Segment Start: DATA

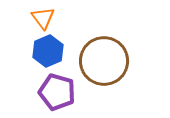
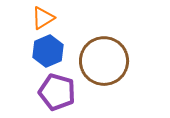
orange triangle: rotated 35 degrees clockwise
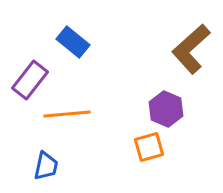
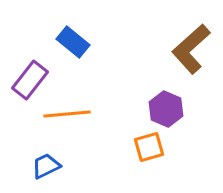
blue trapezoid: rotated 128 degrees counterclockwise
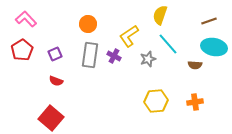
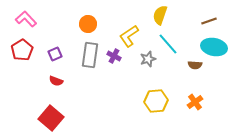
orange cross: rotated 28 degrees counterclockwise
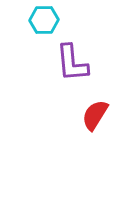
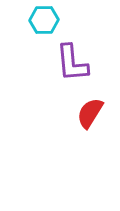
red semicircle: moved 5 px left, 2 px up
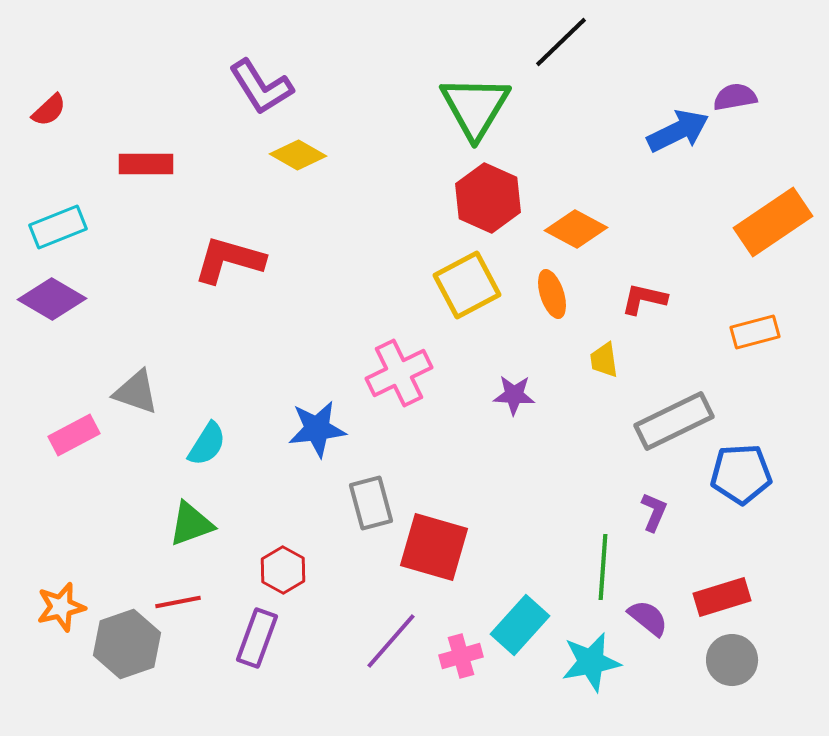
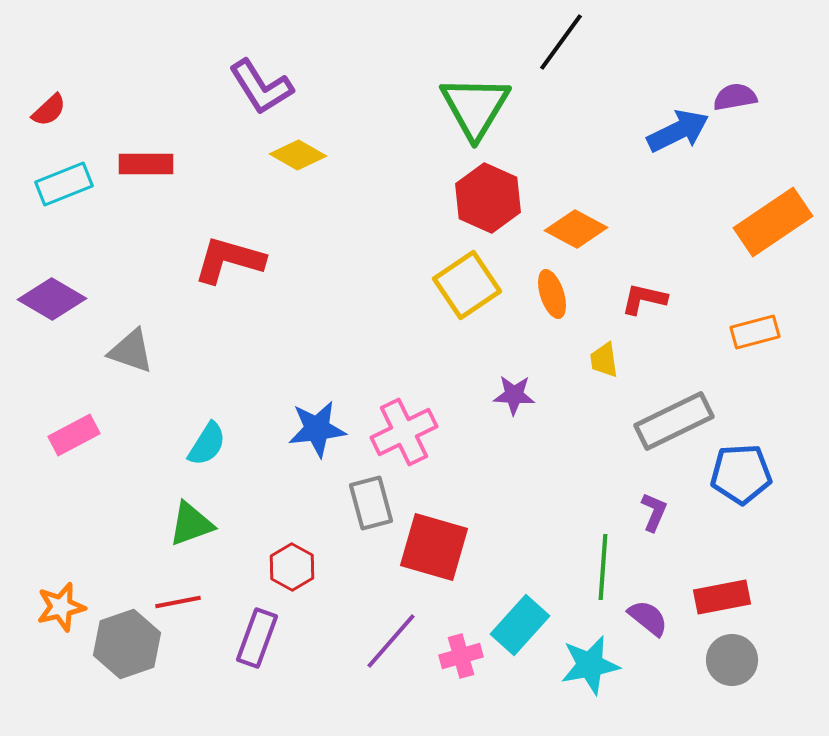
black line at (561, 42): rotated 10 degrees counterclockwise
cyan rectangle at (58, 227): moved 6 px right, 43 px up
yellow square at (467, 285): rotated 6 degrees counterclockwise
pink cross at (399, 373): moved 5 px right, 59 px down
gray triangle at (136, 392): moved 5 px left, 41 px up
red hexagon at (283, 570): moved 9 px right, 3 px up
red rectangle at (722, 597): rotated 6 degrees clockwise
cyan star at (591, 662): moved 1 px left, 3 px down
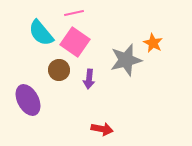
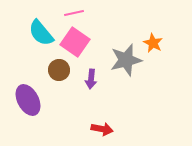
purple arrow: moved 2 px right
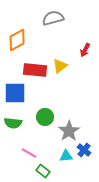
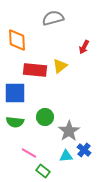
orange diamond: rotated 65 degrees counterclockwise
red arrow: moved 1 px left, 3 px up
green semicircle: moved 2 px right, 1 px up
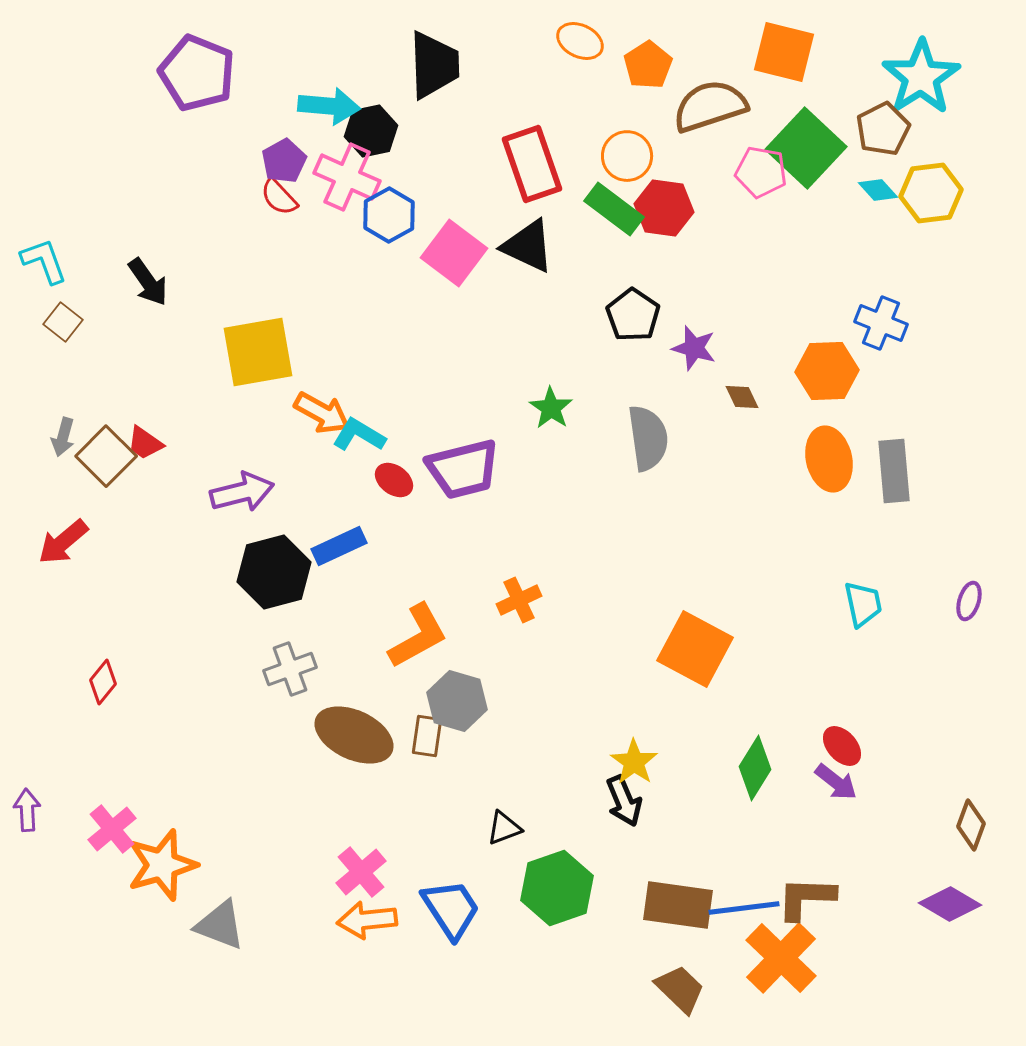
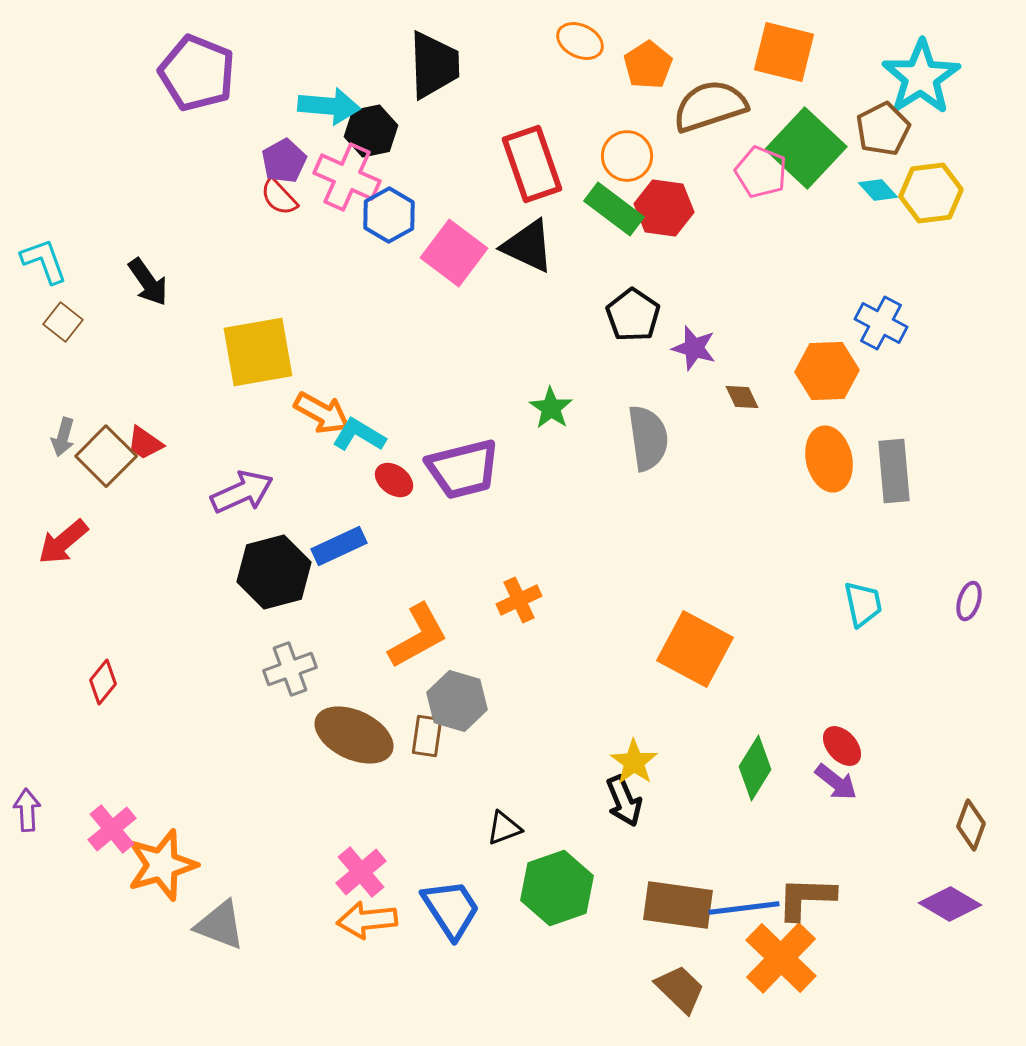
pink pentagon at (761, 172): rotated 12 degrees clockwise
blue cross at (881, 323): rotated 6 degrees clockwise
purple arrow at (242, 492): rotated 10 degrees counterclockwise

Segment End: DATA

All lines of the data above that include the word "cross" must be shown.

RESULT OF THE TASK:
orange cross: rotated 28 degrees counterclockwise
pink cross at (399, 373): moved 5 px right, 59 px down
blue cross at (881, 323): rotated 6 degrees clockwise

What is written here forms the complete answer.